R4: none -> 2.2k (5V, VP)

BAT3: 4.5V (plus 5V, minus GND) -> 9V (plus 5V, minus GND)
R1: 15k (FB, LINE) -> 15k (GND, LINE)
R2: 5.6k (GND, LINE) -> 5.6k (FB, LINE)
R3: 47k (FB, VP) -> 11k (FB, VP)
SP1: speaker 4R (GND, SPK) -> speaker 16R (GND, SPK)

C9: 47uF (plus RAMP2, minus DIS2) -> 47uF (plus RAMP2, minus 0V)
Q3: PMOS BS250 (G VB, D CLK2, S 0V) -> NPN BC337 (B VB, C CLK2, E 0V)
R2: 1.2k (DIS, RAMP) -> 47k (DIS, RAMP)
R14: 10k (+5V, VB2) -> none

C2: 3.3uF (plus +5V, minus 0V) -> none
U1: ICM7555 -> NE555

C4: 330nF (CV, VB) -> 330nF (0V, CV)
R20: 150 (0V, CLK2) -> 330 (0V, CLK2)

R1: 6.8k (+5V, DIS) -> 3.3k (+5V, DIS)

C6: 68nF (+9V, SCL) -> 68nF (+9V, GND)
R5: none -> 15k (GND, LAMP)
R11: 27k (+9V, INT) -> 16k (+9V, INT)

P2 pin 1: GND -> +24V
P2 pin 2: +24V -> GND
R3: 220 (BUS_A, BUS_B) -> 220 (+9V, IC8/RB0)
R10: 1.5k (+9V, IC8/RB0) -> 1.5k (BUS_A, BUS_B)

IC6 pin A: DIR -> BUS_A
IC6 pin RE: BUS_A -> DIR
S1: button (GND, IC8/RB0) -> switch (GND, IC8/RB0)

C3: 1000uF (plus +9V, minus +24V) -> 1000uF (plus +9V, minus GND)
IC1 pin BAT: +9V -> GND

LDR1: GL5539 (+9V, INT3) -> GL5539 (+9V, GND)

-----

▶ **WORK ITEM**
Check each line of the data above, and please copy the ones in which the string "plus" occurs.

▶ **TASK SOLUTION**
BAT3: 4.5V (plus 5V, minus GND) -> 9V (plus 5V, minus GND)
C9: 47uF (plus RAMP2, minus DIS2) -> 47uF (plus RAMP2, minus 0V)
C2: 3.3uF (plus +5V, minus 0V) -> none
C3: 1000uF (plus +9V, minus +24V) -> 1000uF (plus +9V, minus GND)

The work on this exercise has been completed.